◆ Exercise: This task calls for every entry below to be repeated exactly, without the pictures.

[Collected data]
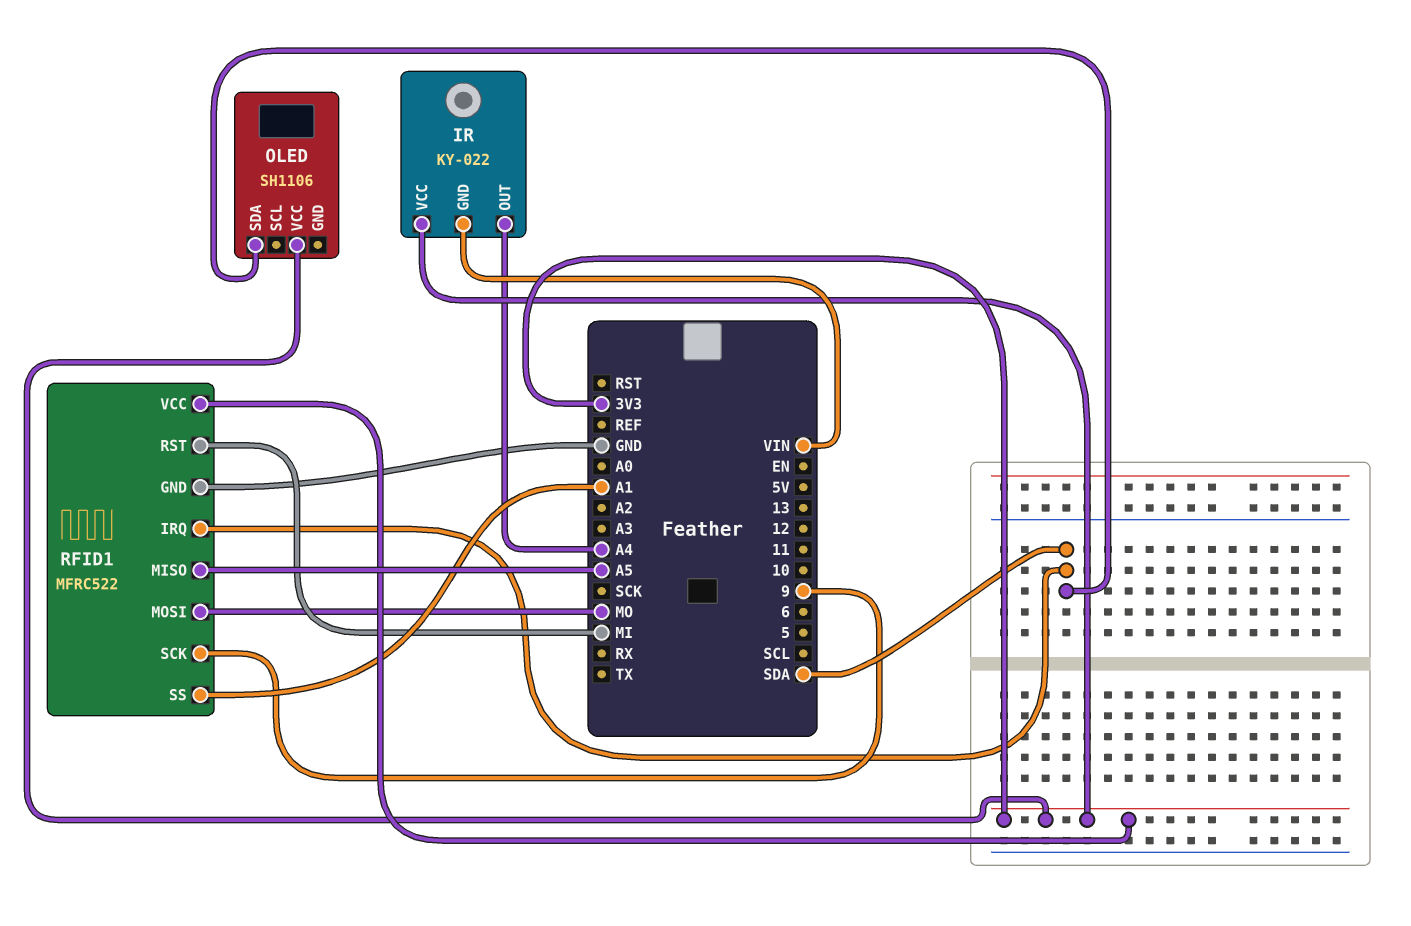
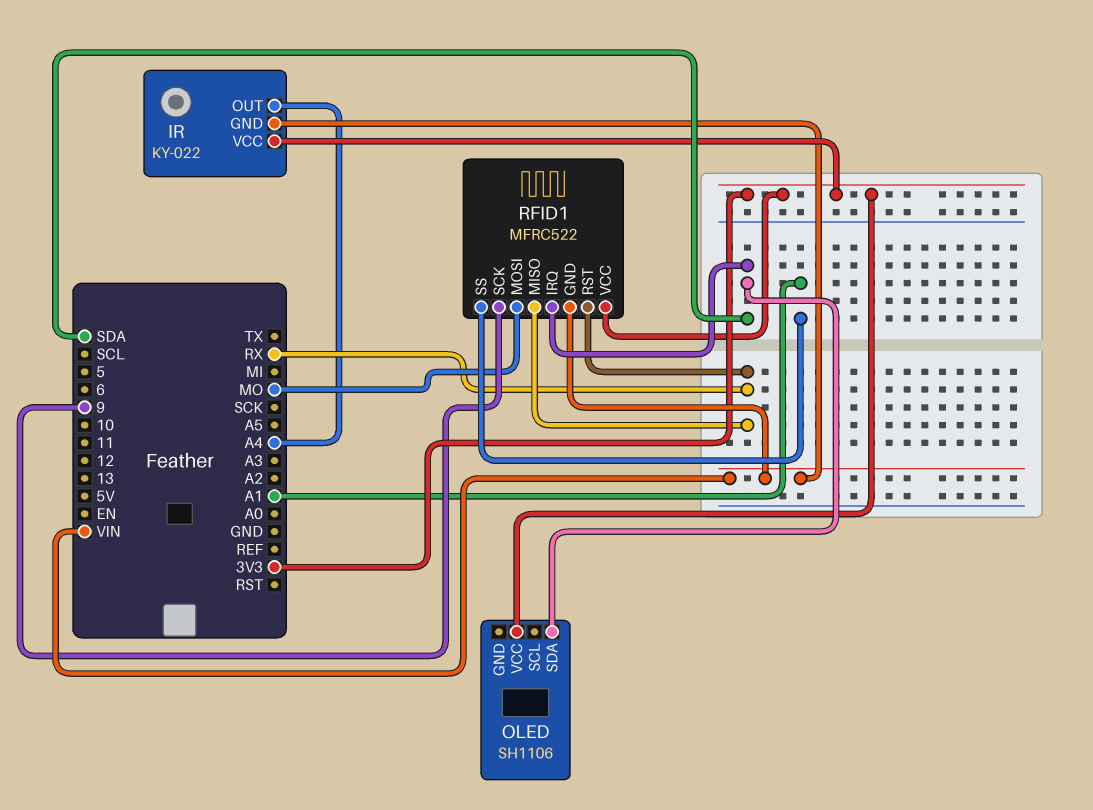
RFID1 pin GND: GND -> VIN
RFID1 pin MISO: A5 -> RX
RFID1 pin RST: MI -> RX

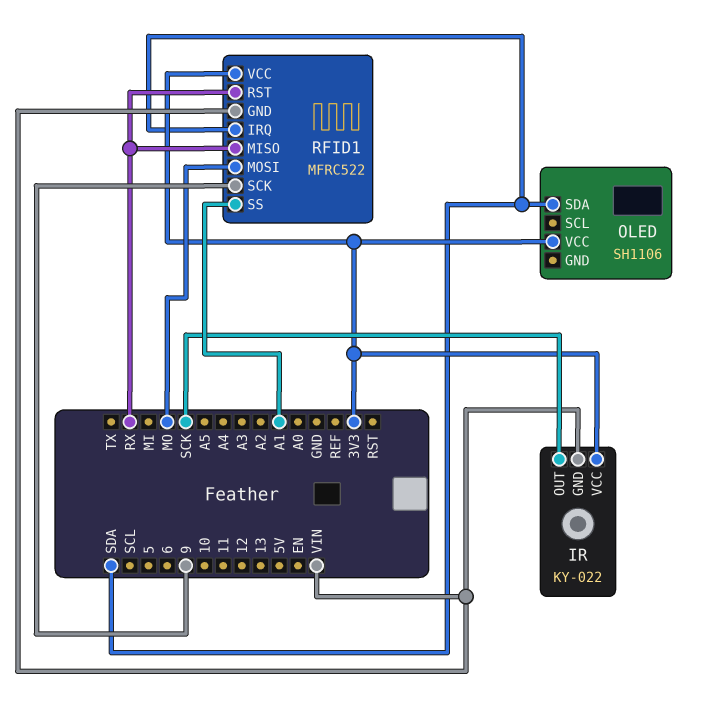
IR pin OUT: A4 -> SCK

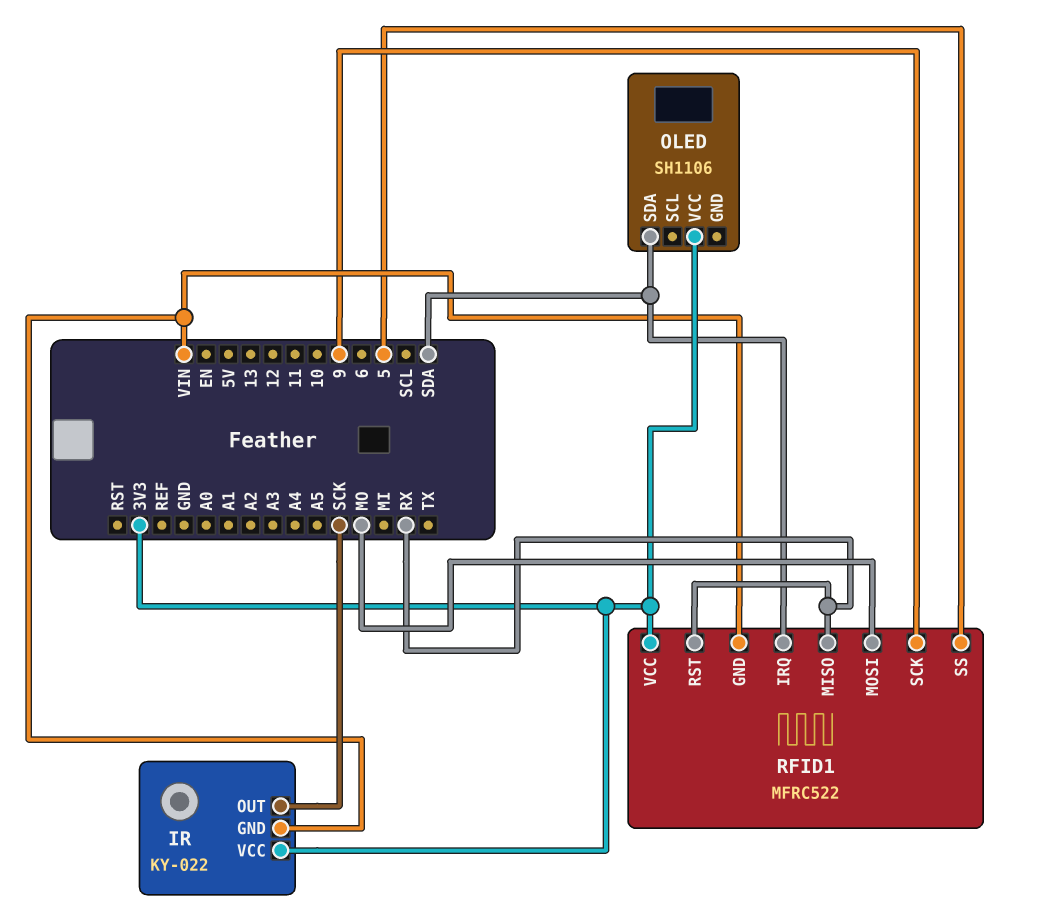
RFID1 pin SS: A1 -> 5

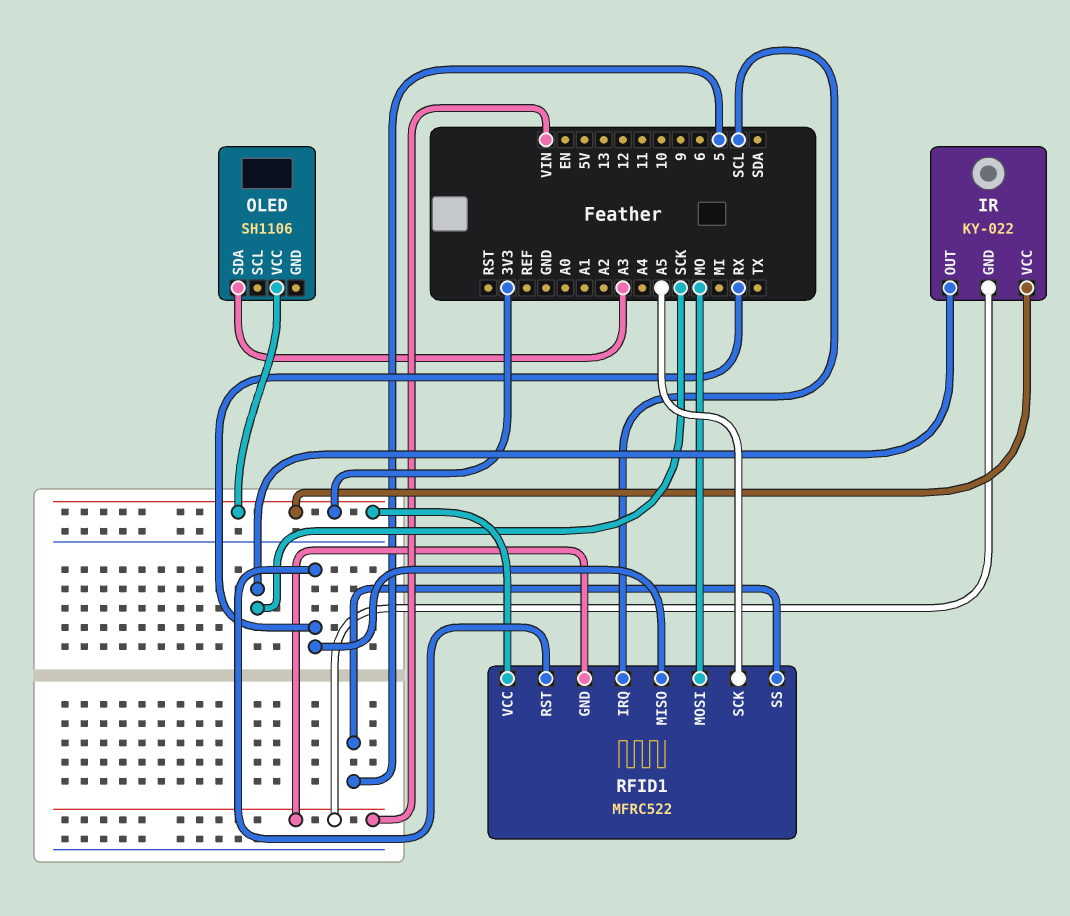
OLED pin SDA: SDA -> A3
RFID1 pin IRQ: SDA -> SCL
RFID1 pin SCK: 9 -> A5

◆ Result for this exercise:
RFID1 pin GND: GND -> VIN
RFID1 pin MISO: A5 -> RX
RFID1 pin RST: MI -> RX

IR pin OUT: A4 -> SCK

RFID1 pin SS: A1 -> 5

OLED pin SDA: SDA -> A3
RFID1 pin IRQ: SDA -> SCL
RFID1 pin SCK: 9 -> A5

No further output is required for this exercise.